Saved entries
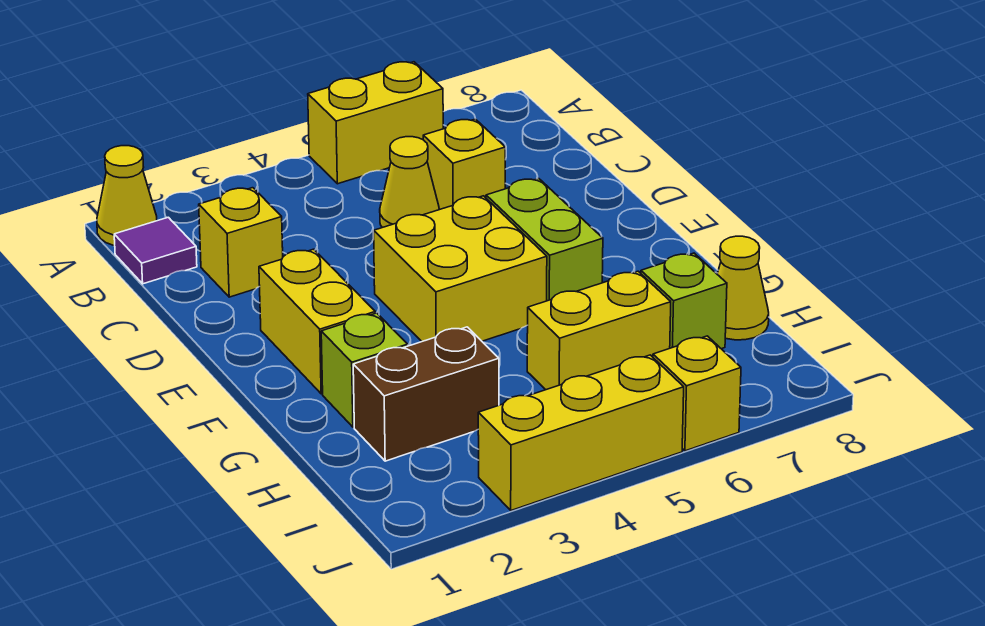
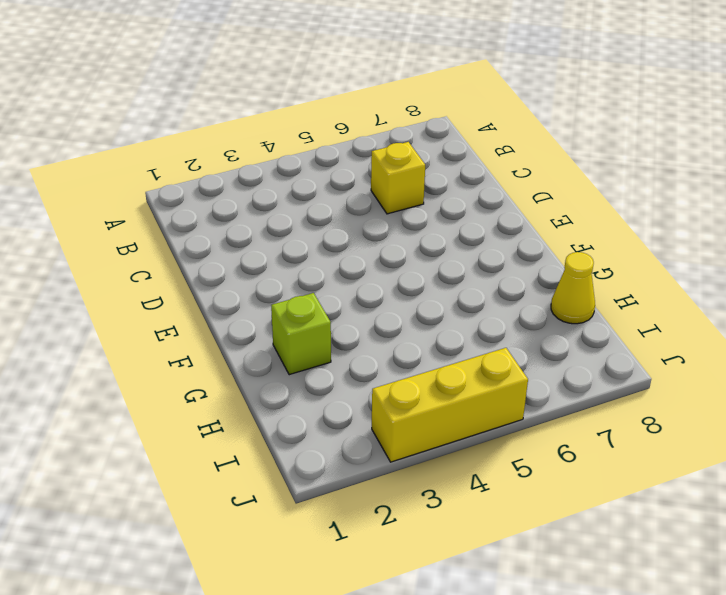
none -> yellow 1x1 cone [97,146,157,246]
none -> yellow 1x2 brick [308,62,443,184]
none -> purple 1x1 tile [114,217,197,284]

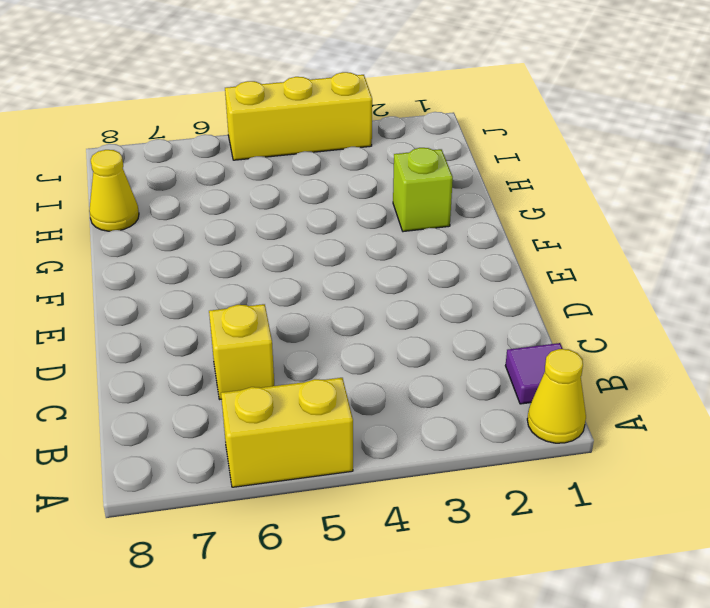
none -> yellow 1x1 brick [199,188,283,297]
none -> yellow 1x1 cone [380,137,439,228]
none -> yellow 1x2 brick [259,249,375,394]

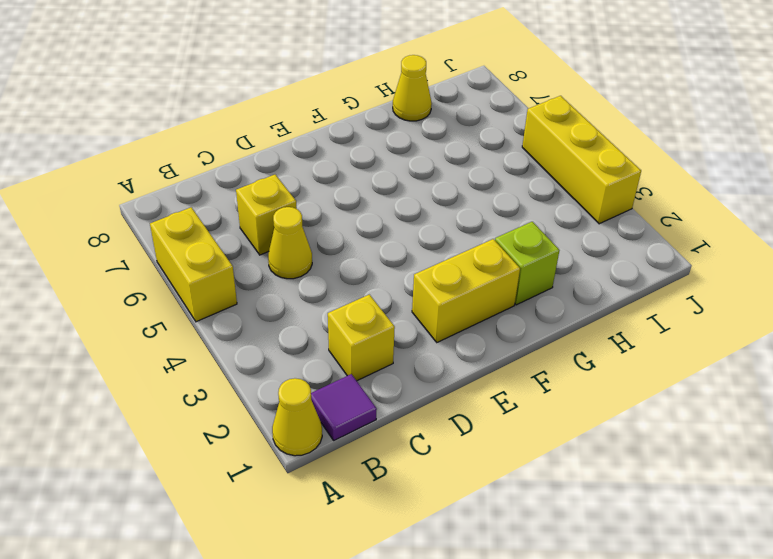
none -> yellow 2x2 brick [374,196,547,341]
none -> lime 1x2 brick [486,179,603,301]
none -> brown 1x2 brick [353,327,499,461]

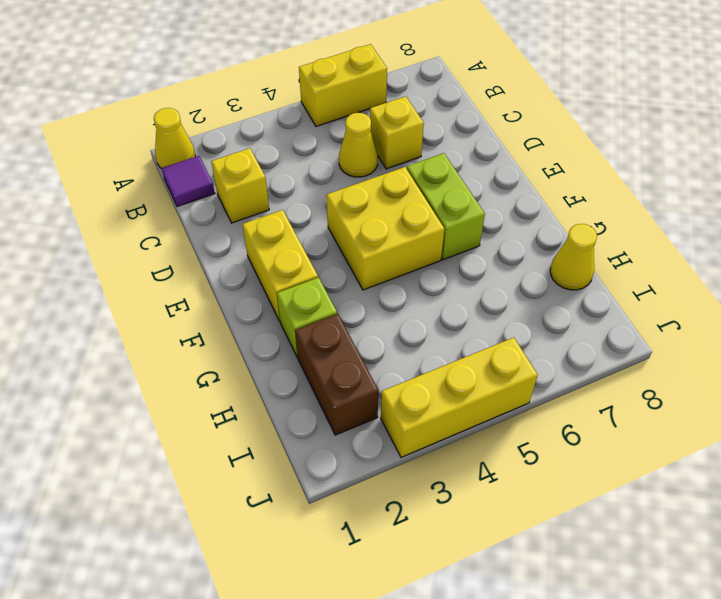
brown 1x2 brick [295,314,378,435] -> brown 1x2 brick turned to [353,327,499,461]
none -> yellow 1x2 brick [527,271,671,390]
none -> lime 1x1 brick [641,253,727,349]
none -> yellow 1x1 brick [653,336,741,451]

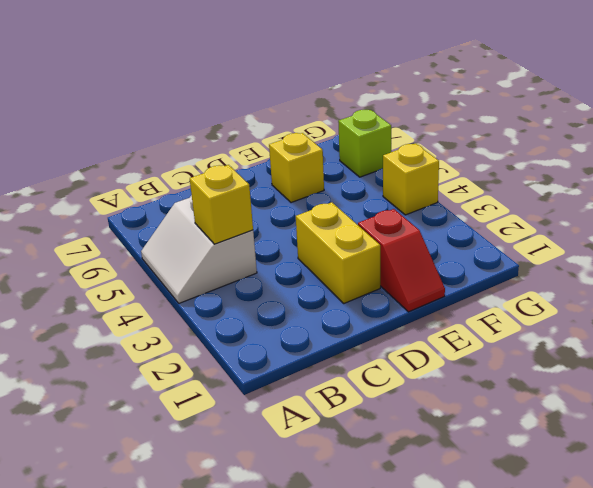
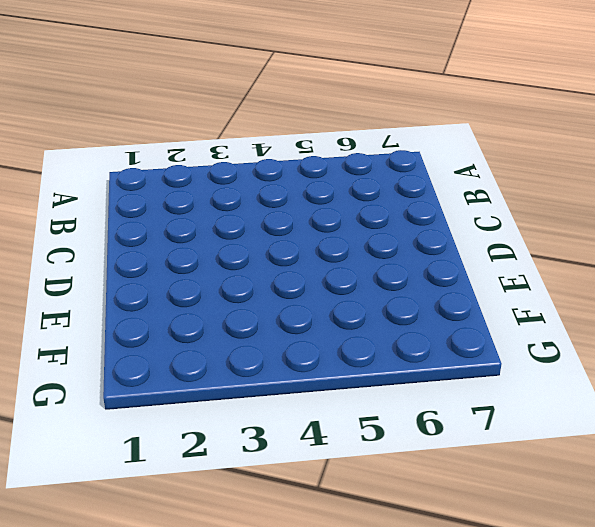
none -> white 2x2 slope [141,195,257,303]
none -> yellow 1x2 brick [296,202,380,303]

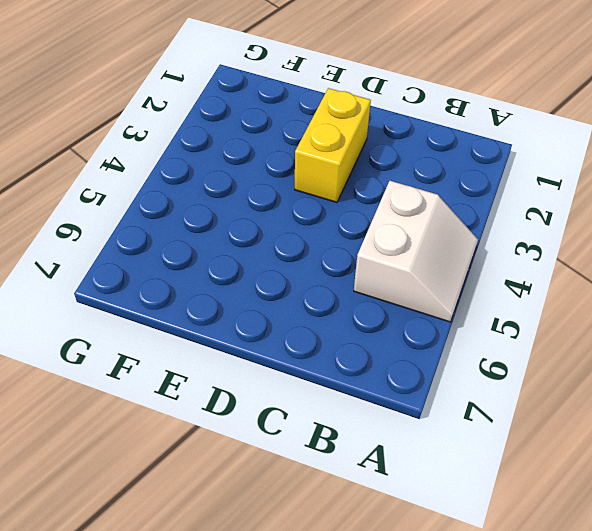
none -> red 1x2 slope [358,209,445,312]
none -> yellow 1x1 brick [269,133,324,203]

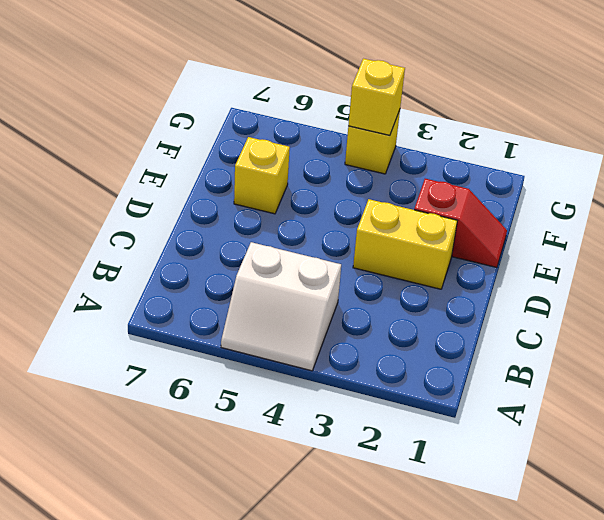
yellow 1x1 brick [348,59,405,135] -> yellow 1x1 brick moved to [190,165,253,244]
none -> lime 1x1 brick [338,110,391,177]

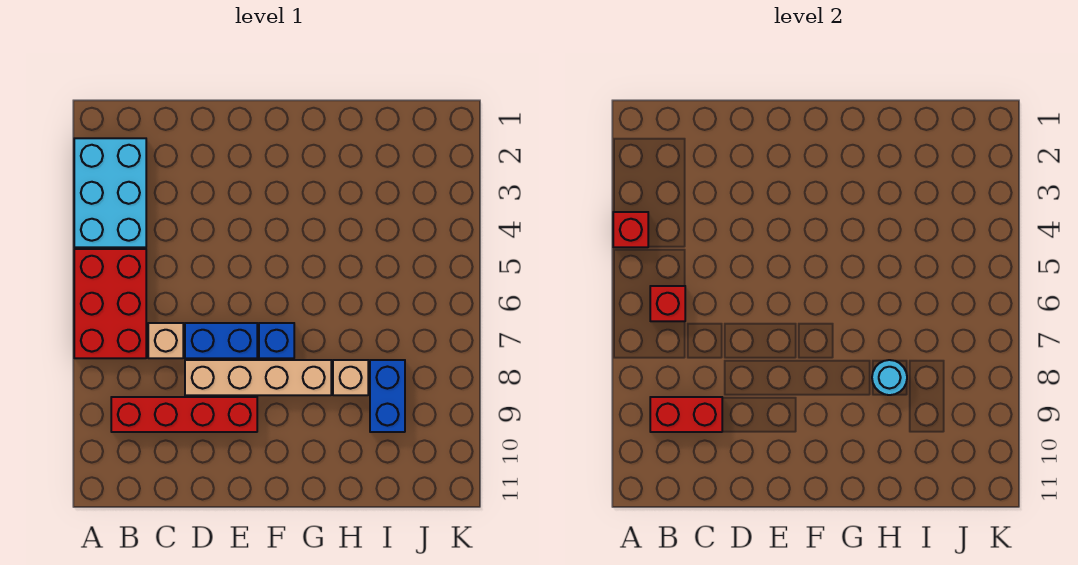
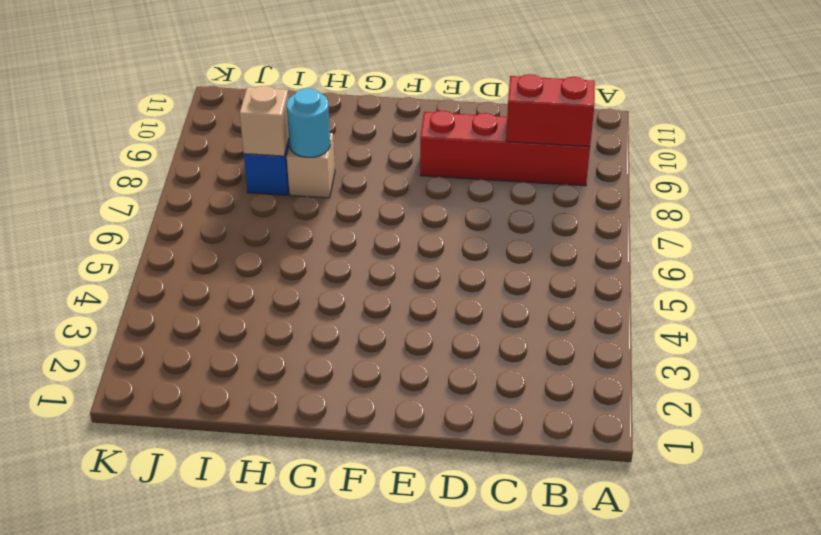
tan 1x1 brick [240,86,289,156] -> tan 1x1 brick moved to [148,323,183,358]
none -> cyan 2x3 brick [74,138,146,247]
none -> red 2x3 brick [74,249,146,358]
none -> blue 1x2 brick [185,323,257,358]

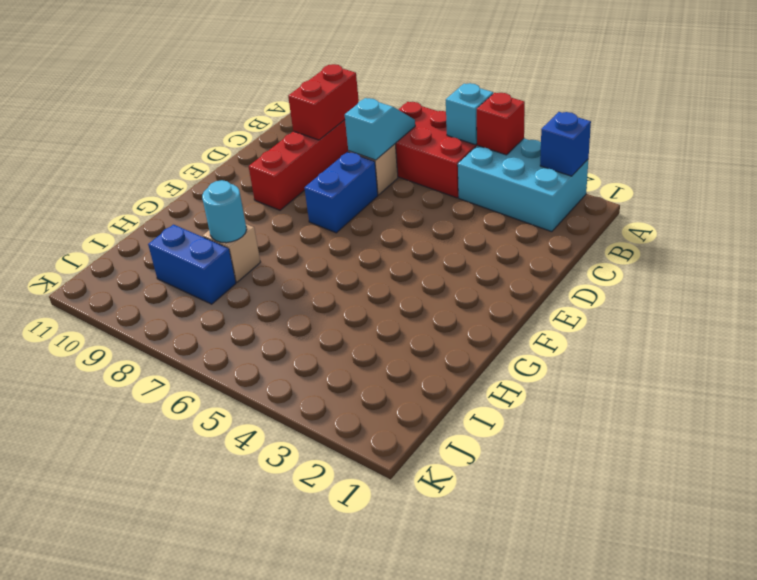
blue 1x1 brick [540,112,591,176] -> blue 1x1 brick moved to [259,323,294,358]
cyan 1x1 brick [446,83,493,145] -> none
cyan 1x2 slope [345,98,415,160] -> none
none -> tan 1x4 brick [185,360,331,395]
none -> red 1x1 brick [650,286,685,321]

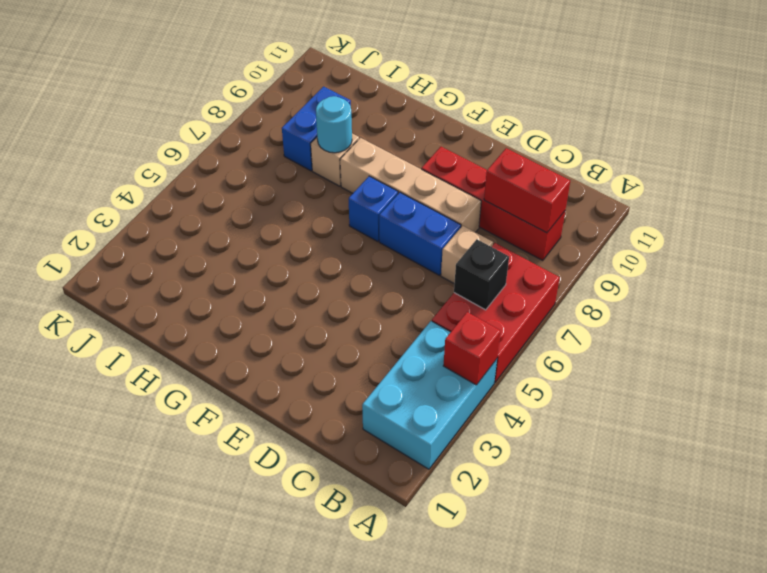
black 1x1 brick [454,239,509,310] -> red 1x1 brick [650,286,685,321]

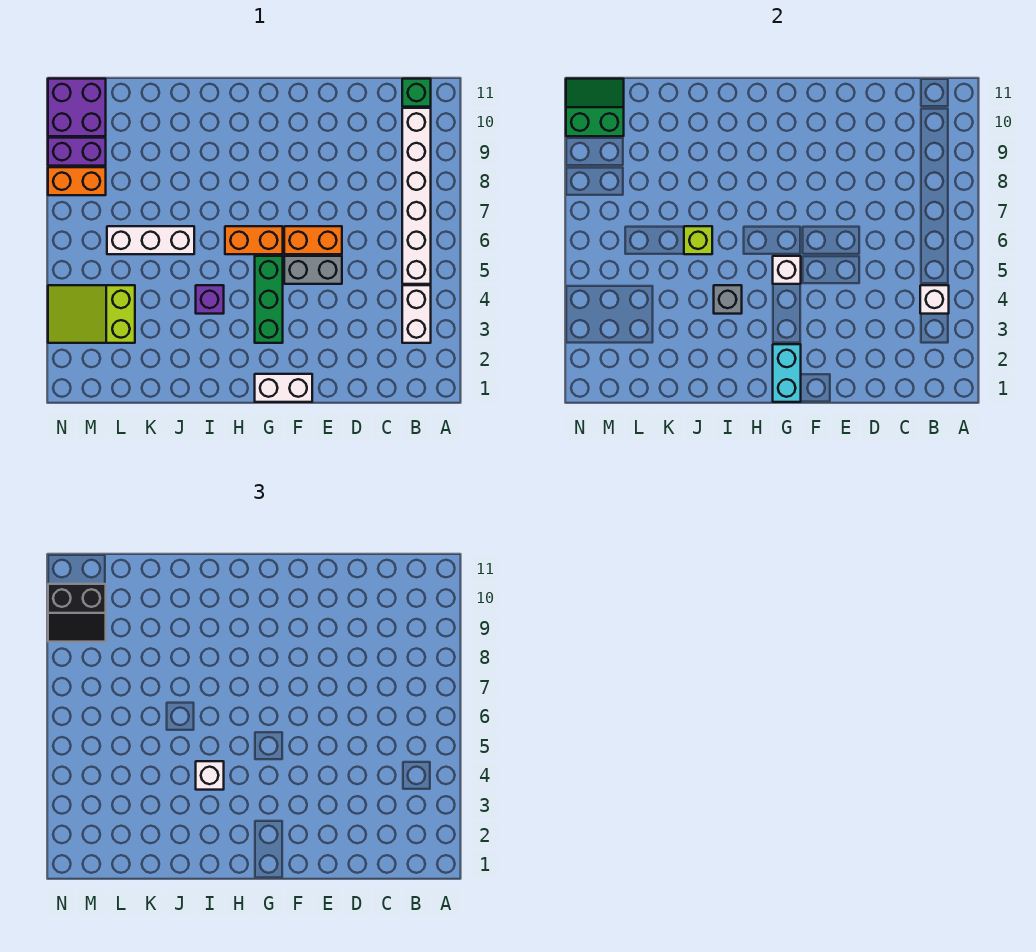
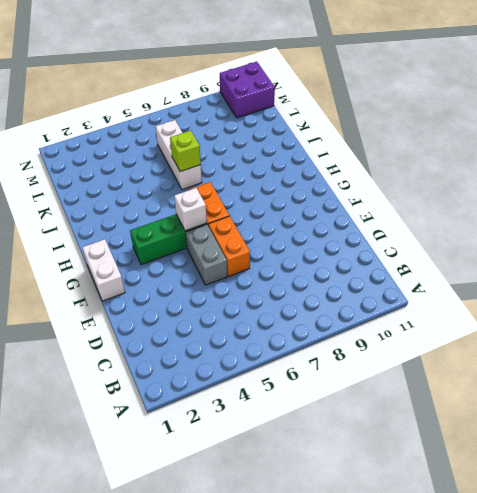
none -> white 1x2 brick [402,285,431,343]
none -> white 1x6 brick [402,108,431,284]
none -> green 1x1 brick [402,79,431,107]

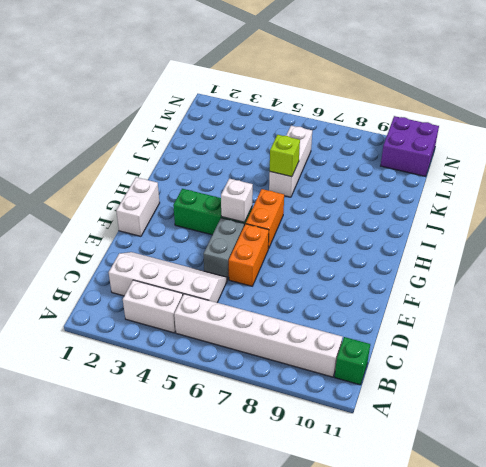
white 2x4 slope [109,252,227,303] -> none
none -> purple 1x1 brick [196,285,224,314]
none -> lime 2x3 slope [48,285,135,343]
none -> orange 1x2 brick [48,167,106,195]

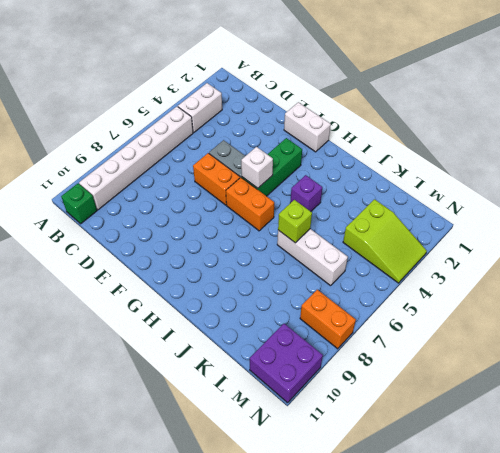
none -> purple 1x2 brick [48,138,106,166]
none -> white 1x1 brick [920,285,949,314]
none -> cyan 1x2 brick [773,344,801,402]

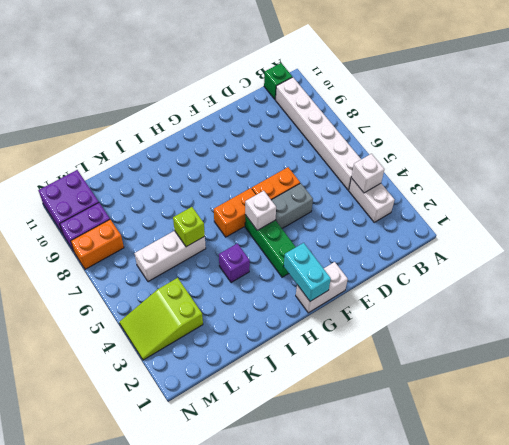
none -> grey 1x1 brick [714,285,742,314]
none -> green 2x2 slope [566,79,624,136]
none -> white 1x1 brick [196,761,224,790]

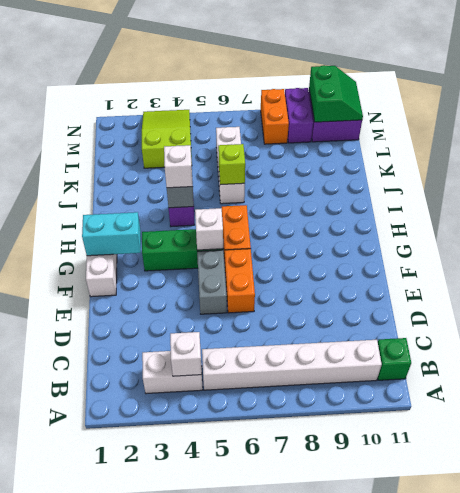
none -> black 2x2 slope [48,584,106,642]

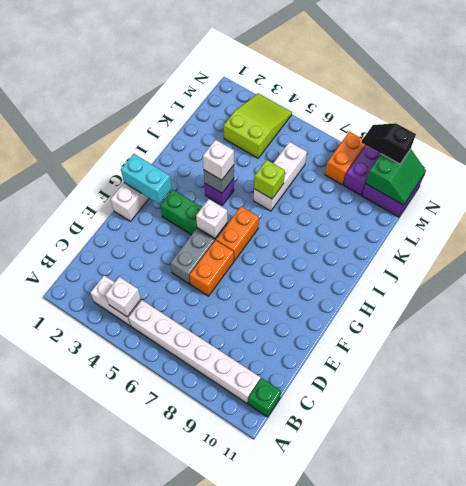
black 1x2 slope [361,123,416,164] -> black 2x2 slope [48,584,106,642]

INSTRUCTIONS FOR THE TASK => Where a line of the records has the string "brown", return that line.

TASK RESULT =>
none -> brown 1x2 brick [353,327,499,461]
brown 1x2 brick [295,314,378,435] -> brown 1x2 brick turned to [353,327,499,461]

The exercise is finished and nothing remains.